THE TASK: Please transcribe the data below in full, word for word, without the images.
(Beginning of GIVEN MATERIAL)
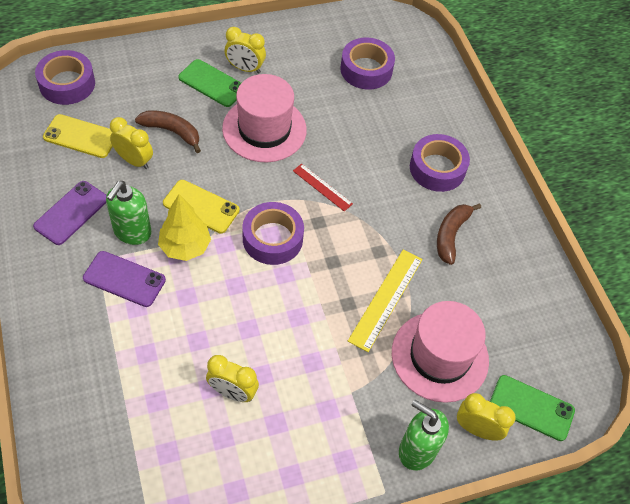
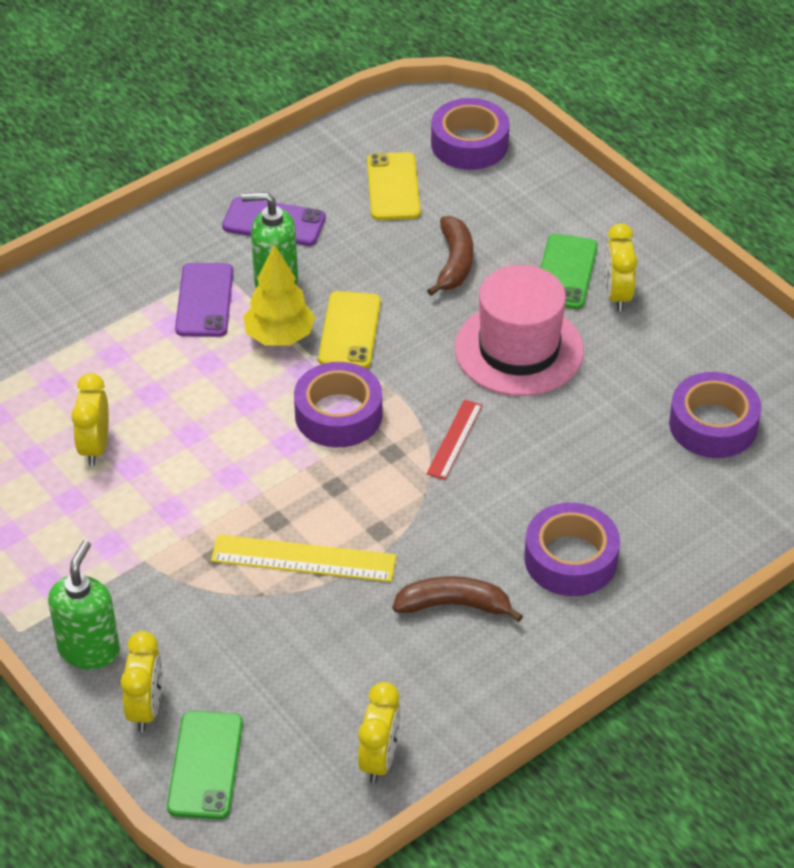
camera: 75 degrees right, 10 degrees down
yellow clock [110,117,153,169] -> yellow clock moved to [358,682,401,784]
pink hat [392,301,489,403] -> none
(End of GIVEN MATERIAL)
COMPLETED TASK:
camera: 75 degrees right, 10 degrees down
yellow clock [110,117,153,169] -> yellow clock moved to [358,682,401,784]
pink hat [392,301,489,403] -> none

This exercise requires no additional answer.